"""

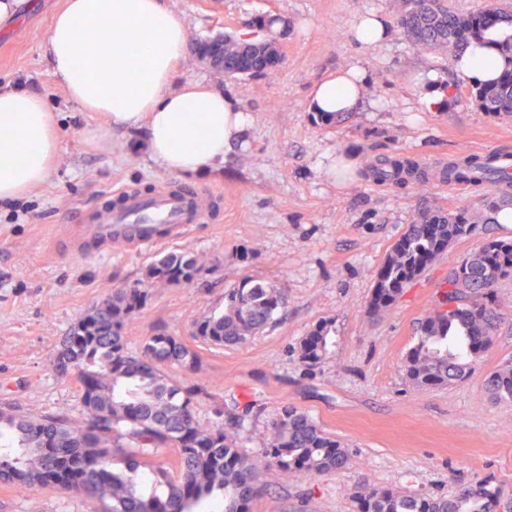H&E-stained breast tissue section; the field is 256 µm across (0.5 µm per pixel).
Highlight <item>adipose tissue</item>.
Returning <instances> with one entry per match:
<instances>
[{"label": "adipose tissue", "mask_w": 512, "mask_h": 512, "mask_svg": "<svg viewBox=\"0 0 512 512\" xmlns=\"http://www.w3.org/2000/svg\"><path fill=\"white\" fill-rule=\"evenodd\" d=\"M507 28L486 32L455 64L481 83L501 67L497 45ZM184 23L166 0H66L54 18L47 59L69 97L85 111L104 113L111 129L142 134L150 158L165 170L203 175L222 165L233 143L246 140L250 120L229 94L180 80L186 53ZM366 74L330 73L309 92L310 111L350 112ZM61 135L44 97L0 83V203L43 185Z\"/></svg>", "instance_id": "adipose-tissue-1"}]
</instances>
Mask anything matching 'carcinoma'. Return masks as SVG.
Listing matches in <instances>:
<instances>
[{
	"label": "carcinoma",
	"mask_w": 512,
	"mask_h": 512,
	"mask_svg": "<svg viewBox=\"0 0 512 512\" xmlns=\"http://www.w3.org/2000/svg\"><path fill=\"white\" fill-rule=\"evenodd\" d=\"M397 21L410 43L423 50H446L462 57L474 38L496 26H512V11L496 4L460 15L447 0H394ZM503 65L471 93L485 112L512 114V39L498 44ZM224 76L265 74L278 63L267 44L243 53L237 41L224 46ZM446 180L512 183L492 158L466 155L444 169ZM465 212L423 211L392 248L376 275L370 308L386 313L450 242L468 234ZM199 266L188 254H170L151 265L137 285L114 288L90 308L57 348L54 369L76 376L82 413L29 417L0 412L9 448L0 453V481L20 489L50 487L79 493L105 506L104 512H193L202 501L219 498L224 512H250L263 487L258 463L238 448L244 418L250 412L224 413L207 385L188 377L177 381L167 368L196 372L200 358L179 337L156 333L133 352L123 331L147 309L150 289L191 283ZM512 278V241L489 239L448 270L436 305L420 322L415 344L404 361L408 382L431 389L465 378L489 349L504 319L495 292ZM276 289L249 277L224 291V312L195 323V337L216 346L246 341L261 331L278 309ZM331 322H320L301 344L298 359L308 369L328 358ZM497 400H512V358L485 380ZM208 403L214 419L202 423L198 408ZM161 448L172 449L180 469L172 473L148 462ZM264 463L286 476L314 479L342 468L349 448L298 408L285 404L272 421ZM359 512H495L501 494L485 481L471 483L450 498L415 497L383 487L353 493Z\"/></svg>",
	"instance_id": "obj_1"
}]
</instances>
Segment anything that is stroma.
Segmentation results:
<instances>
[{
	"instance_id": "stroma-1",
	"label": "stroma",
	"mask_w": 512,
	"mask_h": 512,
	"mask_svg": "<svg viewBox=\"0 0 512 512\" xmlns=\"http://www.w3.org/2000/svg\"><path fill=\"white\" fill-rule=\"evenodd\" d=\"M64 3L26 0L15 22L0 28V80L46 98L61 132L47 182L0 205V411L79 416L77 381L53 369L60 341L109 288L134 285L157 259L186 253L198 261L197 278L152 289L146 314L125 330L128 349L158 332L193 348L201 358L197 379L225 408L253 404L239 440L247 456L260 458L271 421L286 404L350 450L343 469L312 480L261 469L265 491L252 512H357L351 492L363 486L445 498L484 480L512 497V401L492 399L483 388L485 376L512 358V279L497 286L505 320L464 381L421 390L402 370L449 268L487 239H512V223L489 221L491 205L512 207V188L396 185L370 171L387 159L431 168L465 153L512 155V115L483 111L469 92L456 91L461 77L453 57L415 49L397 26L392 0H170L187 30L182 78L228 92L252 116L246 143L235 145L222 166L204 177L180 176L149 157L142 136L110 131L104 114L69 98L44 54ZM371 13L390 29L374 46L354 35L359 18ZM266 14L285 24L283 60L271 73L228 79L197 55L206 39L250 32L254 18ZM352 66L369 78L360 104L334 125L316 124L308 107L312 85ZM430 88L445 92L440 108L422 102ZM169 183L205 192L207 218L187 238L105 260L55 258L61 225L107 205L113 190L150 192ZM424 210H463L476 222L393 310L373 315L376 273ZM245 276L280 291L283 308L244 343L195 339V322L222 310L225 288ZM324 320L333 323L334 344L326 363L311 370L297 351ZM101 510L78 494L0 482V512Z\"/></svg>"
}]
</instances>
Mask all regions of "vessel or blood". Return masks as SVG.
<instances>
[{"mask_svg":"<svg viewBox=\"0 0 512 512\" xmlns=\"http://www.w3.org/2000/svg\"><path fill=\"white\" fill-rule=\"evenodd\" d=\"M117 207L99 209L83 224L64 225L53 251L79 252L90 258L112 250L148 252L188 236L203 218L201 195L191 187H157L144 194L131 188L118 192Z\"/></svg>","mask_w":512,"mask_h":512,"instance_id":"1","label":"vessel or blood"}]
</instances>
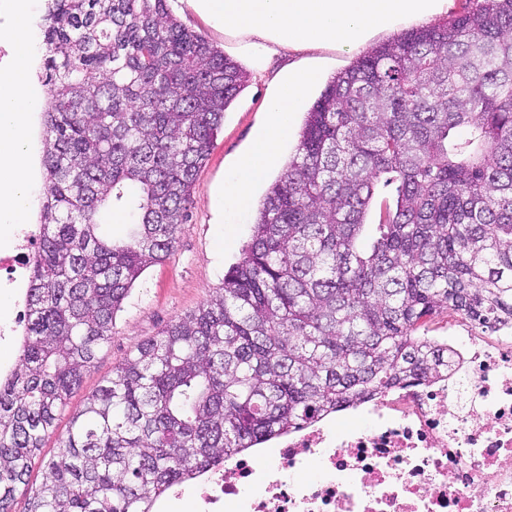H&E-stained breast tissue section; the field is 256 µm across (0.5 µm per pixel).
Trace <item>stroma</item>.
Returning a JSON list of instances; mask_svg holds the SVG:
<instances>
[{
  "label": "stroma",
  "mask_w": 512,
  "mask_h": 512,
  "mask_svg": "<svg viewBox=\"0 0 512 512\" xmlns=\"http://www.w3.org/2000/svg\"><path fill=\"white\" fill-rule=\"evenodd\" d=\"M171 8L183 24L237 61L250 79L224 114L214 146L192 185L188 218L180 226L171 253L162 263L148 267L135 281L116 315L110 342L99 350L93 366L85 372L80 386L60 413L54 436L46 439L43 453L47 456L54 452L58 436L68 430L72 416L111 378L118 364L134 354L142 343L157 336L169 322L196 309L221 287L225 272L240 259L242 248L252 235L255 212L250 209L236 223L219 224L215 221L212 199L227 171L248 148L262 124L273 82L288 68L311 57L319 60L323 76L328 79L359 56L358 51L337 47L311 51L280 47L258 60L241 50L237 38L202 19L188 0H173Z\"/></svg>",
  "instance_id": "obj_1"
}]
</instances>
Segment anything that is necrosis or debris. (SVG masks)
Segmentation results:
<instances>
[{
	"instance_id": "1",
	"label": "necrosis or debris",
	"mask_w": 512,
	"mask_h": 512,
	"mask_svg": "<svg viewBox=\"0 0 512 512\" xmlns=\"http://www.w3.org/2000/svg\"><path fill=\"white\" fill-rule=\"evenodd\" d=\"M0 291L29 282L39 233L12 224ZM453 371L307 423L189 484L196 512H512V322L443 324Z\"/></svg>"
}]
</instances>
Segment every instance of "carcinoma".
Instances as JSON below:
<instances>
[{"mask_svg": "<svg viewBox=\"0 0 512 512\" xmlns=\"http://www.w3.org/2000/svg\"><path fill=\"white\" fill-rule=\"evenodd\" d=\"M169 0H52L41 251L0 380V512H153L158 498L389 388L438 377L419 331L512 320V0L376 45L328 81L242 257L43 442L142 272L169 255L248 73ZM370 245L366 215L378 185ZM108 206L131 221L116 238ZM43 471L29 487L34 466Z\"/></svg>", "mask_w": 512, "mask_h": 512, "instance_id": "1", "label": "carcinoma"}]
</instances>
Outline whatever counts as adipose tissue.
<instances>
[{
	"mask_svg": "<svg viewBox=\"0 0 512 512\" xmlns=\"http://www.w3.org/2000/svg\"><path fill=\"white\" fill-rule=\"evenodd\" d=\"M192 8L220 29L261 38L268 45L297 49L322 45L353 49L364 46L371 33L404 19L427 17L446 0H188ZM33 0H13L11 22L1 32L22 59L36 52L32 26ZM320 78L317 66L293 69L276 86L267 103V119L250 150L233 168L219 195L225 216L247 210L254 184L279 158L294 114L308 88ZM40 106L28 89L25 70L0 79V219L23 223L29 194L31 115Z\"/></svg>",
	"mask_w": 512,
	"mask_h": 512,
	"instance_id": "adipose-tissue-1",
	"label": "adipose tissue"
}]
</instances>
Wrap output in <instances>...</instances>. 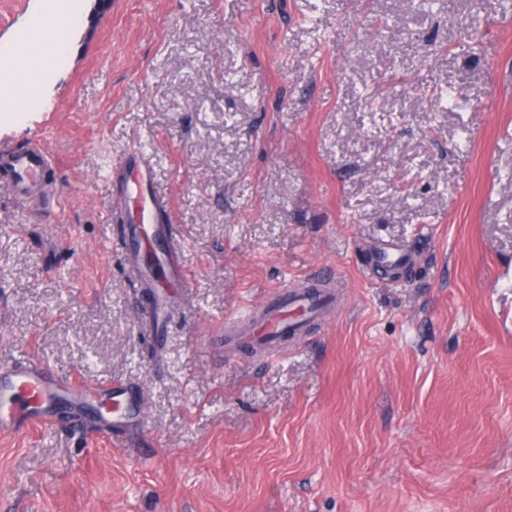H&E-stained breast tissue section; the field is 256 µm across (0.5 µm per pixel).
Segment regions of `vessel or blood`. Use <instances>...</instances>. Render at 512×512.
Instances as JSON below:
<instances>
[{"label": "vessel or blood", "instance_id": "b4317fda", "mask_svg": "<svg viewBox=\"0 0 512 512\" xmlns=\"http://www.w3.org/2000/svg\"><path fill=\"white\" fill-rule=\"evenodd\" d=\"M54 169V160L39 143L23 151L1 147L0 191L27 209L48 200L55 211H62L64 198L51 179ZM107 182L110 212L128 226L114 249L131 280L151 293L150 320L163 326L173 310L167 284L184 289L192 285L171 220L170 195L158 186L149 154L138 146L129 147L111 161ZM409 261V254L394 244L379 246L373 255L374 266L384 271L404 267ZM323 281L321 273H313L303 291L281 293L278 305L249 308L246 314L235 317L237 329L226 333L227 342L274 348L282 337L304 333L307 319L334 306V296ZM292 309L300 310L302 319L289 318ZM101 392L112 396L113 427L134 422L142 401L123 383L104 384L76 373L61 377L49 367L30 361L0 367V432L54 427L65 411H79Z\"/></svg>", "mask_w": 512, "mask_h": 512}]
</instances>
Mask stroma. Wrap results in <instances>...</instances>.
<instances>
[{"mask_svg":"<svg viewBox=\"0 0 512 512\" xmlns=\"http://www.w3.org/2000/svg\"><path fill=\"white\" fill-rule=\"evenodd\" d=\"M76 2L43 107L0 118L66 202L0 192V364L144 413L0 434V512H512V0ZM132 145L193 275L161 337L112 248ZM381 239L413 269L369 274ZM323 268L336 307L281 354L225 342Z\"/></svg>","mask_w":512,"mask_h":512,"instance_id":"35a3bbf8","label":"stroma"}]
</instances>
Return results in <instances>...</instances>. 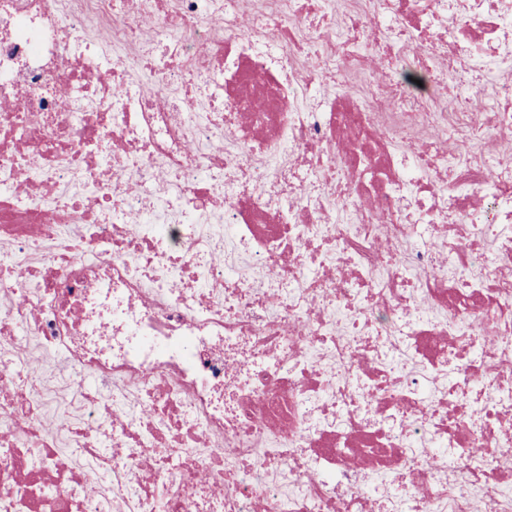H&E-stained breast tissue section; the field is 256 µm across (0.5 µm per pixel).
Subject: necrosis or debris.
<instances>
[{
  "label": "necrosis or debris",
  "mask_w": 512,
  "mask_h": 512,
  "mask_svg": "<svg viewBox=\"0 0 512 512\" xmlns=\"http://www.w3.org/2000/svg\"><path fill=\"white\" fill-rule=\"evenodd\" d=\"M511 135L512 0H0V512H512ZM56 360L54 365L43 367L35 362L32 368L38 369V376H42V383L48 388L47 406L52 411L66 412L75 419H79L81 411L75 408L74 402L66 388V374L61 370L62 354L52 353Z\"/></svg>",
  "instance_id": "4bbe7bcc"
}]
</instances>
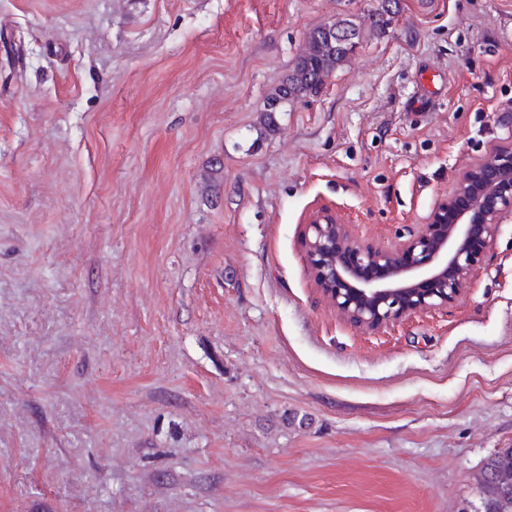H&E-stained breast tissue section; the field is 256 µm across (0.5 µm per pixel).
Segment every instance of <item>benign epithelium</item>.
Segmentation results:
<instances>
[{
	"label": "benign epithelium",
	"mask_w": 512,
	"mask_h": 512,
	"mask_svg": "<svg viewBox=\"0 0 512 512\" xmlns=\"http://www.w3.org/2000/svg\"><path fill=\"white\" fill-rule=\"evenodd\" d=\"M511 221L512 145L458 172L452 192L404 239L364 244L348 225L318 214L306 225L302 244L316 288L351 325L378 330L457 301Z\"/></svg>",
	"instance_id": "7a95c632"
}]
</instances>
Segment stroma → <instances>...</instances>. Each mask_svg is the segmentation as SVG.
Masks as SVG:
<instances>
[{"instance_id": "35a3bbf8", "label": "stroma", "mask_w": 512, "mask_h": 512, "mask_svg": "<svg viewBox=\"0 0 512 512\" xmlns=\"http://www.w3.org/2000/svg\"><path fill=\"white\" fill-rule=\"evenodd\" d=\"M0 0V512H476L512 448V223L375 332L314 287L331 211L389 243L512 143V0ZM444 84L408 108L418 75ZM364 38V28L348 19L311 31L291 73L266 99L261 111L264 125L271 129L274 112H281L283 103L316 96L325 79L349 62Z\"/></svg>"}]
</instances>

"""

▸ **TASK**
Go through the listing above and return every line where the word "debris" occurs.

▸ **PROBLEM SOLUTION**
Segment anything that is necrosis or debris. (SVG masks)
	"label": "necrosis or debris",
Subject: necrosis or debris.
  "label": "necrosis or debris",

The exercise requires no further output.